## Work instruction
Where a line below holds the string "test", that line goes into the answer.

## Saved entries

————

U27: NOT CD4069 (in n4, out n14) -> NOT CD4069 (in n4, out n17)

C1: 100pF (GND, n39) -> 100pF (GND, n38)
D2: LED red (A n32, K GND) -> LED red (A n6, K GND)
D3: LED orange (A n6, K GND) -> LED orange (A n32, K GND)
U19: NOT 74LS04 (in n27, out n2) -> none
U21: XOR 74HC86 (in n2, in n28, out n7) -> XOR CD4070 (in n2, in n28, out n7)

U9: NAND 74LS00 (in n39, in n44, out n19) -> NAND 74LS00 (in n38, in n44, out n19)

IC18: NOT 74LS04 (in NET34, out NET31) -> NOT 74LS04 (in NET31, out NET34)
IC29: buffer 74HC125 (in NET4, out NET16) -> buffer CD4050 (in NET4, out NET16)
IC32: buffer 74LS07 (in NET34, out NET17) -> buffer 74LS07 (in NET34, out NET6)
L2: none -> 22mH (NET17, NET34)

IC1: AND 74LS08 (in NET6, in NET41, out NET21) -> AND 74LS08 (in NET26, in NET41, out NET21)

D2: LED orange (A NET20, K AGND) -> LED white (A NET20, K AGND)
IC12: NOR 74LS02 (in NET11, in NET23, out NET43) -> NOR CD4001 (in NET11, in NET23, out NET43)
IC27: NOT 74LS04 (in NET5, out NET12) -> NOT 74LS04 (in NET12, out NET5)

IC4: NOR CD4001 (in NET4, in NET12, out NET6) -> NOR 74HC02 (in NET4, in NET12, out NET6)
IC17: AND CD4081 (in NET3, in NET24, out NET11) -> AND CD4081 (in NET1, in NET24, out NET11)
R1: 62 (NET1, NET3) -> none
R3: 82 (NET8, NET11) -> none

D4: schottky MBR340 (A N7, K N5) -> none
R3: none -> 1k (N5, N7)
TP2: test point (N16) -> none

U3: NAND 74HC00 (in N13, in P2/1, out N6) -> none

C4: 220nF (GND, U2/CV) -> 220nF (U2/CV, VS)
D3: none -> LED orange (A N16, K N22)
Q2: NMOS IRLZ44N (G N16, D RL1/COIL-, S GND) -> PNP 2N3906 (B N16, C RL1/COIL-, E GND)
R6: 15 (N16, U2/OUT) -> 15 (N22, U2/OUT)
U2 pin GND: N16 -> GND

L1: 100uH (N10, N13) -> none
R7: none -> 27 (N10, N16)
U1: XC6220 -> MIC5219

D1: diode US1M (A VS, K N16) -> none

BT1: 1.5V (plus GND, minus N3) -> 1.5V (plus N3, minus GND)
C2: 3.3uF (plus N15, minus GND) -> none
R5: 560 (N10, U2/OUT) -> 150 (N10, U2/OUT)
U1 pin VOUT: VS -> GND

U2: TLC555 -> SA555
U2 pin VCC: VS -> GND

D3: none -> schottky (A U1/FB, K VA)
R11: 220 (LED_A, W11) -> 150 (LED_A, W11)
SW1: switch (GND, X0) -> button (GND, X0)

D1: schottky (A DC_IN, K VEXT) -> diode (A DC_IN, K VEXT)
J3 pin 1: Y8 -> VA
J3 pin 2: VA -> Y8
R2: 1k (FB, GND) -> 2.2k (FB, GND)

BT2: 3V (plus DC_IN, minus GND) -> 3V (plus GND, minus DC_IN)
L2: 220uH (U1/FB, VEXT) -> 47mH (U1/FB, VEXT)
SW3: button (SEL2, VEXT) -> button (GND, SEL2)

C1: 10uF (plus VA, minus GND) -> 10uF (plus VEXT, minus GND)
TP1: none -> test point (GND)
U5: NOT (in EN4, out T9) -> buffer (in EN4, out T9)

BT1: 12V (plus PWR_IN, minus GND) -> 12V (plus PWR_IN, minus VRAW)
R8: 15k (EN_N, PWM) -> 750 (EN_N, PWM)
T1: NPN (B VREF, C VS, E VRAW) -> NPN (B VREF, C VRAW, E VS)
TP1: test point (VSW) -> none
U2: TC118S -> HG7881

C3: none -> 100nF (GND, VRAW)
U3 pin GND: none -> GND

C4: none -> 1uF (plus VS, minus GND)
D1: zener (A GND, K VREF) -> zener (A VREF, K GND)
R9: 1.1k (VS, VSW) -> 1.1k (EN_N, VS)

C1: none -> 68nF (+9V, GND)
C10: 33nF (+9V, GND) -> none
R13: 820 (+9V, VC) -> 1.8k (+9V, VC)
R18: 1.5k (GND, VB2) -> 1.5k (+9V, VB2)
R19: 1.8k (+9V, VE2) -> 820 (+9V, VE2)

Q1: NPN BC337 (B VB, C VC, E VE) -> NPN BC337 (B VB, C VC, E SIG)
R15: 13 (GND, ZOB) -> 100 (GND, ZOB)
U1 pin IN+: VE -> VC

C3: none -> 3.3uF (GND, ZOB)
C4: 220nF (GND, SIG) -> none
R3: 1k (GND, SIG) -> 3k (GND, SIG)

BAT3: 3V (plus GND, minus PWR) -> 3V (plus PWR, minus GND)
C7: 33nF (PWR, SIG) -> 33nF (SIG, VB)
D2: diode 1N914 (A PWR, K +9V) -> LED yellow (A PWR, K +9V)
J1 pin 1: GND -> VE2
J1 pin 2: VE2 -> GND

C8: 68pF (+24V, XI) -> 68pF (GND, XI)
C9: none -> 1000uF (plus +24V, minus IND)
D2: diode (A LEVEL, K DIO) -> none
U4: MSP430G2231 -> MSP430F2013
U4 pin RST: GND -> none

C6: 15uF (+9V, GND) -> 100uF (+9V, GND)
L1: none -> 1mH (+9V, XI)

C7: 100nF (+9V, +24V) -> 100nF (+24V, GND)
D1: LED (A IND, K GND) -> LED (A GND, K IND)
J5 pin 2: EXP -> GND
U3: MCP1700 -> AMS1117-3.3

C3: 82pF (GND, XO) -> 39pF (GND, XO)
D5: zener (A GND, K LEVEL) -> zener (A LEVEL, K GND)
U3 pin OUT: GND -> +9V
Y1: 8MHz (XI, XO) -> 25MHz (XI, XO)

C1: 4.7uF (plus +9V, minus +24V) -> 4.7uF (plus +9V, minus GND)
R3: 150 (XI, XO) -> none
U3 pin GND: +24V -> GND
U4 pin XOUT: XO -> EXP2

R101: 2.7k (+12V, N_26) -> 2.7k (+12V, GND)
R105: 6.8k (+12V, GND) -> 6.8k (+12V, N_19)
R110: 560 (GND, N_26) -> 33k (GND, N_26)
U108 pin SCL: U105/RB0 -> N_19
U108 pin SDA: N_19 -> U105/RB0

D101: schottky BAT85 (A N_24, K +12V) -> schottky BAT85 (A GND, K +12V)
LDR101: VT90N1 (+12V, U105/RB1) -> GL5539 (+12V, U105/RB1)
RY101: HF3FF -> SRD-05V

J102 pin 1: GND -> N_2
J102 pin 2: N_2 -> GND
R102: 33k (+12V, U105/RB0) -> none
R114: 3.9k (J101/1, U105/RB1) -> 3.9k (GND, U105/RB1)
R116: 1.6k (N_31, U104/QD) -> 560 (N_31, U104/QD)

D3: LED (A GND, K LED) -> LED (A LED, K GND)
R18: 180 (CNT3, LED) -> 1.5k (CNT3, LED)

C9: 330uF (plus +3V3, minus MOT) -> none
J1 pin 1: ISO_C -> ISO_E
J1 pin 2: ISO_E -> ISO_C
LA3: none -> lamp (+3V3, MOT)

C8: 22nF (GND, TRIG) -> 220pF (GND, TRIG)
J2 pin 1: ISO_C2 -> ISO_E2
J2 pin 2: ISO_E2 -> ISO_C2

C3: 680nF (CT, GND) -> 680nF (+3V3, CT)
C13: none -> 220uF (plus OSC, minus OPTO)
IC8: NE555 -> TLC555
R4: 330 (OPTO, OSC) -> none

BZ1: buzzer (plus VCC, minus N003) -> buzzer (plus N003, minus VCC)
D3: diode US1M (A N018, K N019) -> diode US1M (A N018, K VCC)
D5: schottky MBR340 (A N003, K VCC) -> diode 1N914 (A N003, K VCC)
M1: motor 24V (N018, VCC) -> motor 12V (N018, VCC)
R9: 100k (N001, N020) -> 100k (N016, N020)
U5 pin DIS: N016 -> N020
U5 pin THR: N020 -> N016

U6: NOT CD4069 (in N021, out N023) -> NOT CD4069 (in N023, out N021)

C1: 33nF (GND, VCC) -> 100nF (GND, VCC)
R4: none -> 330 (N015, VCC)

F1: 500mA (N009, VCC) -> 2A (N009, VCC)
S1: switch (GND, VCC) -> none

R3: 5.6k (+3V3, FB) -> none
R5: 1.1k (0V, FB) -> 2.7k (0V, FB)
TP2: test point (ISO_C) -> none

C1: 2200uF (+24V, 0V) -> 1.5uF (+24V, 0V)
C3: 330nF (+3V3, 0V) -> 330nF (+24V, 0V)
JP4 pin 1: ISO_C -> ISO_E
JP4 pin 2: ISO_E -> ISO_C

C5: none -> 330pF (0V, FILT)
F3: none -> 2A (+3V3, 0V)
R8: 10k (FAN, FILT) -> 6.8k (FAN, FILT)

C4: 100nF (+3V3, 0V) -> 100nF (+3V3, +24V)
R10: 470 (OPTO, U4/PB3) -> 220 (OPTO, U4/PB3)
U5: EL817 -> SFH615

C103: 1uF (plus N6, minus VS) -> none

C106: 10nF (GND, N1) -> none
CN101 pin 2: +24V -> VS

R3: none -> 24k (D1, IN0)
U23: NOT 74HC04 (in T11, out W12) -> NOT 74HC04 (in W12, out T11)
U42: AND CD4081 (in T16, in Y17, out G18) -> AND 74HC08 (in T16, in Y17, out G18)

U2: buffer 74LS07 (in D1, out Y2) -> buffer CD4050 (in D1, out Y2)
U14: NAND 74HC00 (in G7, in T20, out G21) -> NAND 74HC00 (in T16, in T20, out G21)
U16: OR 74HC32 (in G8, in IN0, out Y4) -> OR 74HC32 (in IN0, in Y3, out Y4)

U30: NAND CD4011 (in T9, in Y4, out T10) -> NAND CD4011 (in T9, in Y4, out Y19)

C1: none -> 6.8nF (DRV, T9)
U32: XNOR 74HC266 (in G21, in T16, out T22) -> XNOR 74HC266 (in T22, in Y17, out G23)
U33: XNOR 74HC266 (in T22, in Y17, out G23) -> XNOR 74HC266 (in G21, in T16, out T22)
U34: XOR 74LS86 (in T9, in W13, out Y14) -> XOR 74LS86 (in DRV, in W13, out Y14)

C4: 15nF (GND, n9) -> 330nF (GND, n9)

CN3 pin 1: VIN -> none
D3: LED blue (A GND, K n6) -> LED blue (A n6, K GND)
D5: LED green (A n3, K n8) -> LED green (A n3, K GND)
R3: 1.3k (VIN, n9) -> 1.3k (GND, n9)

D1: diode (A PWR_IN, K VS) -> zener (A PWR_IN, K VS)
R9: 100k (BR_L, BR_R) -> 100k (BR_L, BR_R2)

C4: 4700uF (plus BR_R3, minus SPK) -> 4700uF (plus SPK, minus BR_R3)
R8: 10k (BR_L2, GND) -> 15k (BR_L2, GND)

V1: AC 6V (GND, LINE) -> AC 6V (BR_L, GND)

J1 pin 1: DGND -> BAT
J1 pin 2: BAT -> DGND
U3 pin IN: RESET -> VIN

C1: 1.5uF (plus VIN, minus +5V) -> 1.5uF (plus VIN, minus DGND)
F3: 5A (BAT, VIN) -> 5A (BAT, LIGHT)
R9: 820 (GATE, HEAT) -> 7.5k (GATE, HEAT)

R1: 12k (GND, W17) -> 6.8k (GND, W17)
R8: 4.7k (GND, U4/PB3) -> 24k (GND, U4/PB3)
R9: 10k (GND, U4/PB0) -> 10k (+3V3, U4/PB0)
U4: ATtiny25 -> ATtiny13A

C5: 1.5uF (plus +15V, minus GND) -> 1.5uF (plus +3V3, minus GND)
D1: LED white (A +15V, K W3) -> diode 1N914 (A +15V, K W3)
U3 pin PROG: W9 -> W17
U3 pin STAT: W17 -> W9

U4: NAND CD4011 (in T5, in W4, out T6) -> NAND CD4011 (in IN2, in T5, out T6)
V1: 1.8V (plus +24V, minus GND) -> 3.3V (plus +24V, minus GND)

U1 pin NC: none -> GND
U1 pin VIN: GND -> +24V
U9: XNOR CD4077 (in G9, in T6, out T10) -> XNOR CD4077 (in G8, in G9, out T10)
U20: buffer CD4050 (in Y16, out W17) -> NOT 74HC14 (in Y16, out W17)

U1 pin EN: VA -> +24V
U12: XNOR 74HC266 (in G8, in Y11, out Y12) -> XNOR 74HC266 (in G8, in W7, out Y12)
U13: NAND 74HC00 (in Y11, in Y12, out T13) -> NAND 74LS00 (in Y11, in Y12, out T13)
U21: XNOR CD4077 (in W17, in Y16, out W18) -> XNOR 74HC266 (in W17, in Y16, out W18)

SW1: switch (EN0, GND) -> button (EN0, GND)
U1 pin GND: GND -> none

————

## Output below
TP2: test point (N16) -> none
TP1: none -> test point (GND)
TP1: test point (VSW) -> none
TP2: test point (ISO_C) -> none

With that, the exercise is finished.